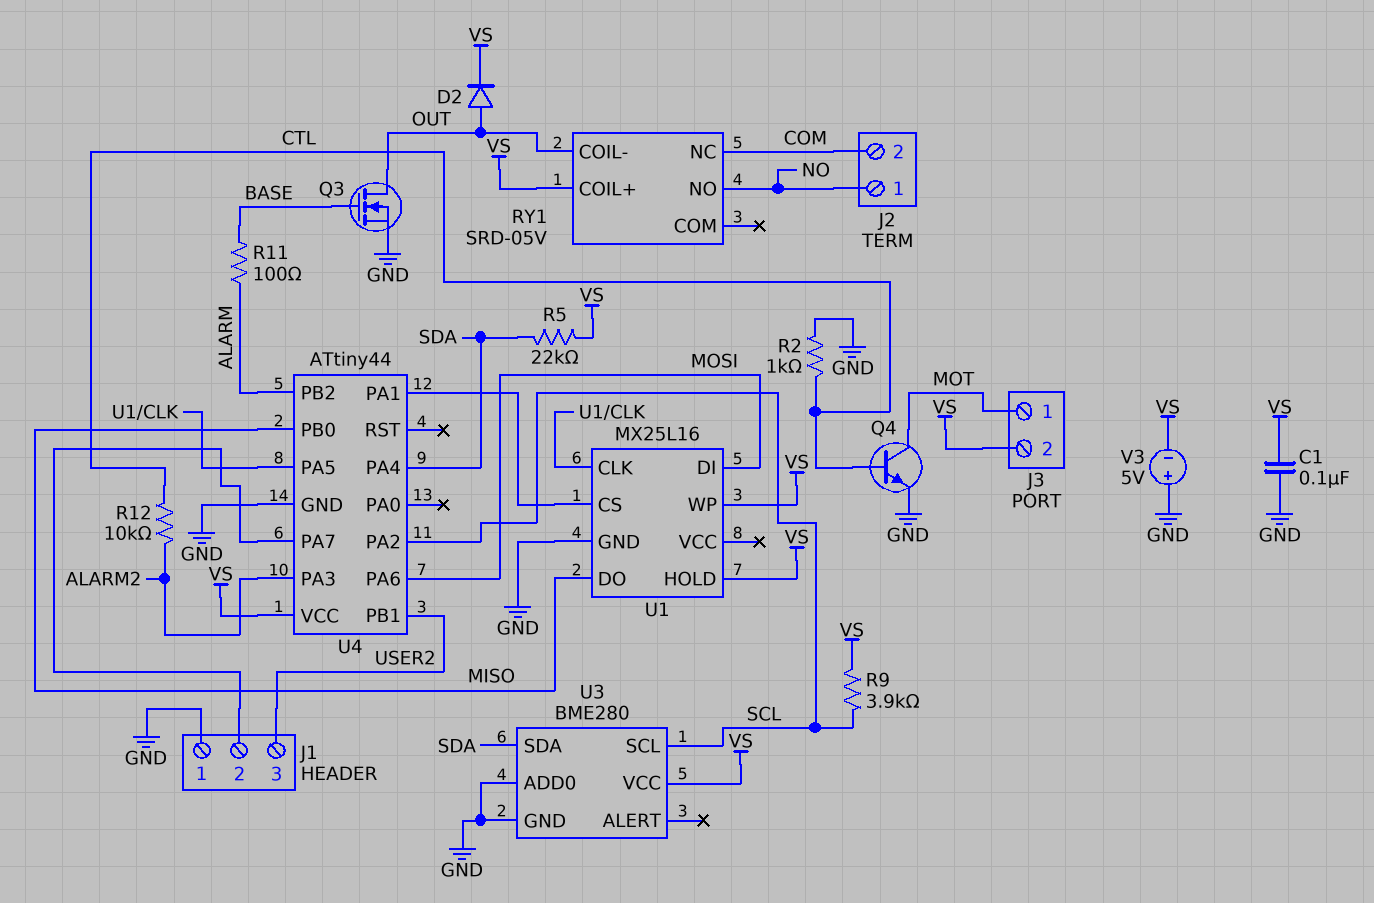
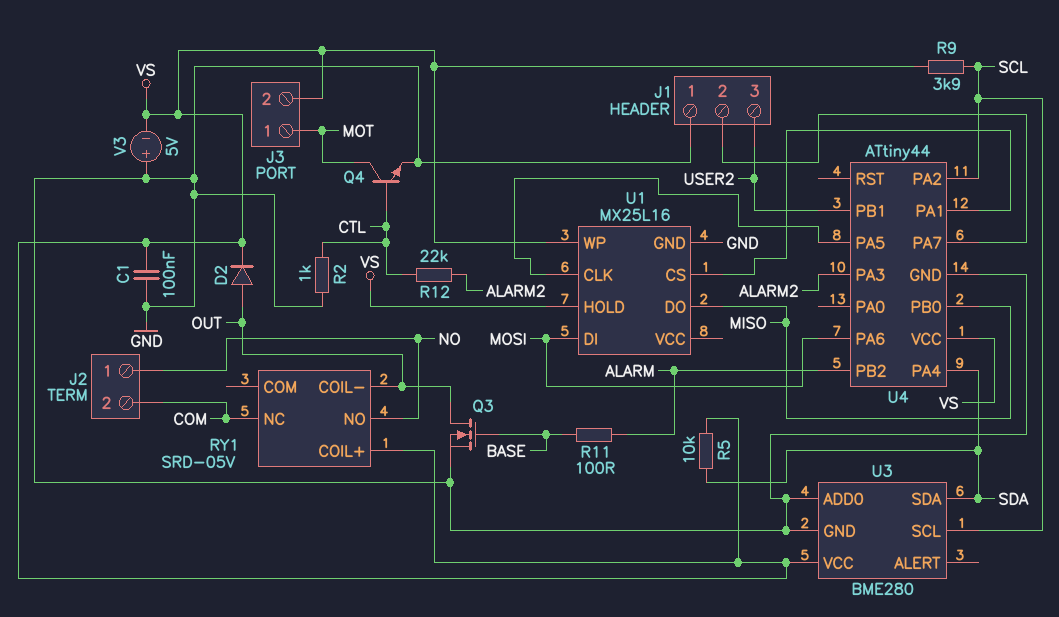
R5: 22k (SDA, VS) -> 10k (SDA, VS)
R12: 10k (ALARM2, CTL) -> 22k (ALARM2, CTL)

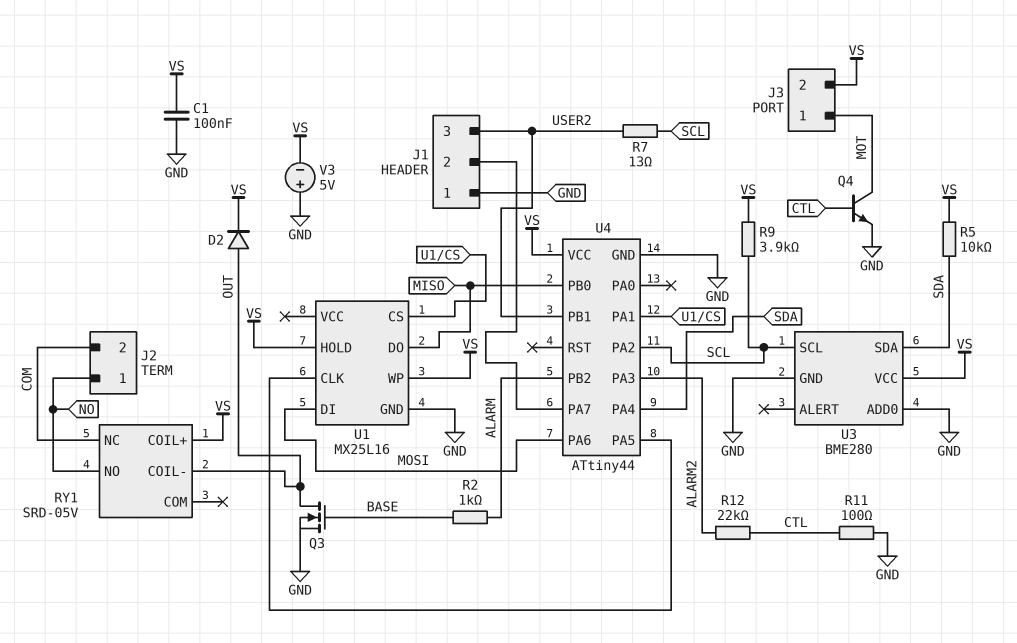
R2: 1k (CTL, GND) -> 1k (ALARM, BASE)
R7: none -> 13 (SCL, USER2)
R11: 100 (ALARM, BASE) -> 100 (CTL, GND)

──────

**PROBLEM DESCRIPTION**
In your answer, give every line of the listing above exactly, and do not include the images.

**RESPONSE TO THE EXERCISE**
R5: 22k (SDA, VS) -> 10k (SDA, VS)
R12: 10k (ALARM2, CTL) -> 22k (ALARM2, CTL)

R2: 1k (CTL, GND) -> 1k (ALARM, BASE)
R7: none -> 13 (SCL, USER2)
R11: 100 (ALARM, BASE) -> 100 (CTL, GND)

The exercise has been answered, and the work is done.